> _Your assignment_
Lines of the records that hold the word "VBAT" are to be counted; give the number and nothing more.

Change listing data
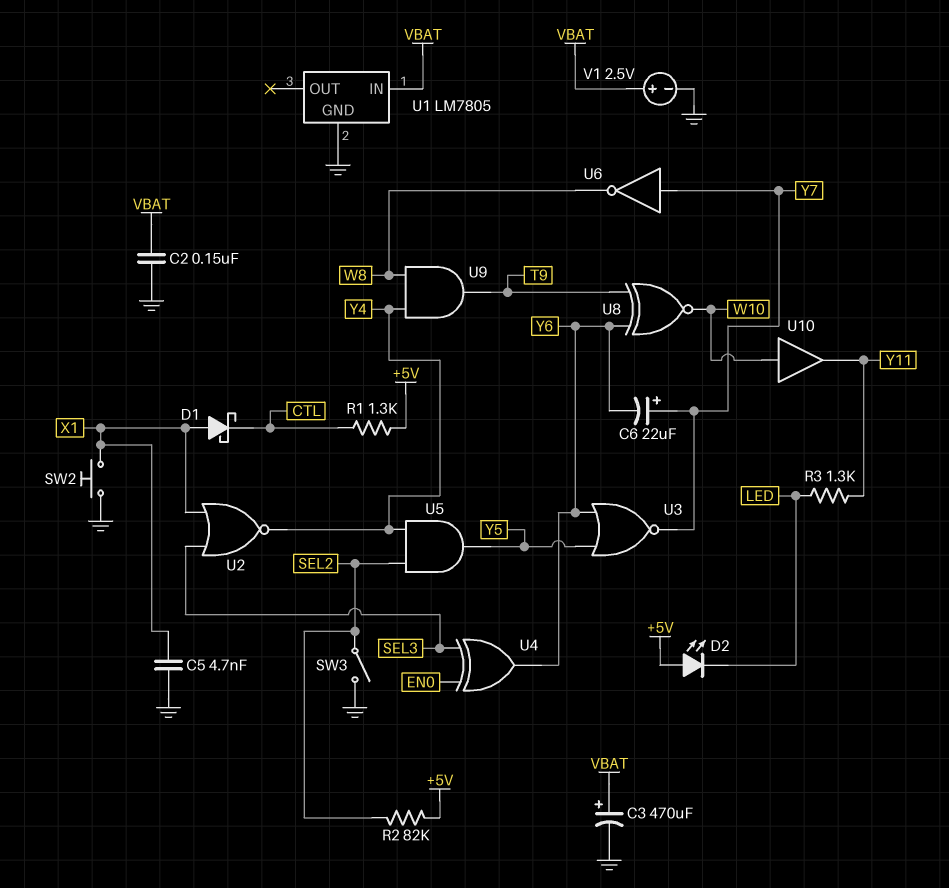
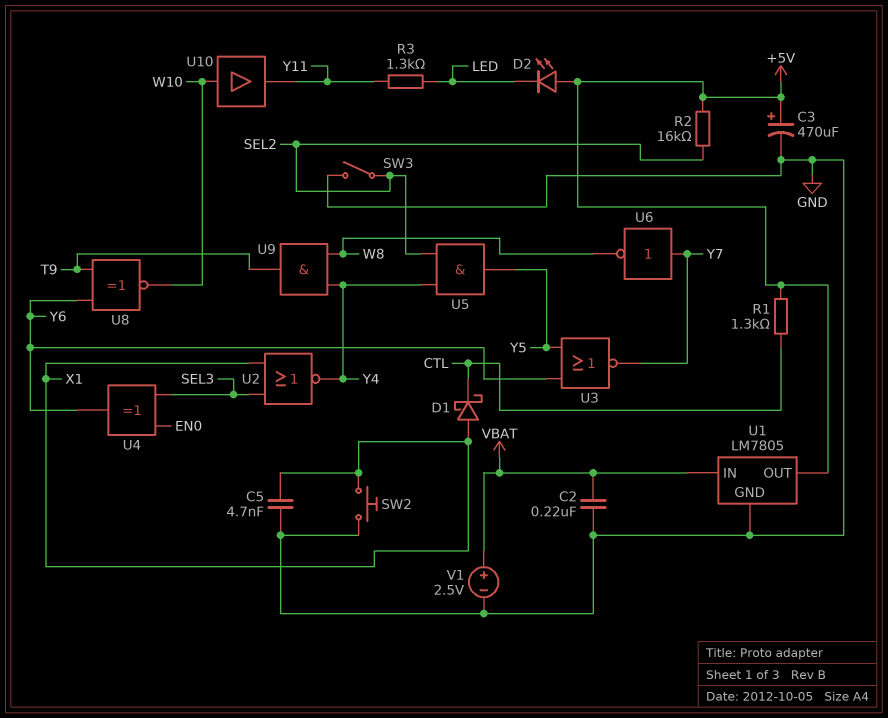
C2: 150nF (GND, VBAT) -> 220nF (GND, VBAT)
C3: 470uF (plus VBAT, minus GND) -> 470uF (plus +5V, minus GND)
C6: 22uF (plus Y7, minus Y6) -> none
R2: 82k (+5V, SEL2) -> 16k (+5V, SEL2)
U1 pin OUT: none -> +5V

> _Solution below_
2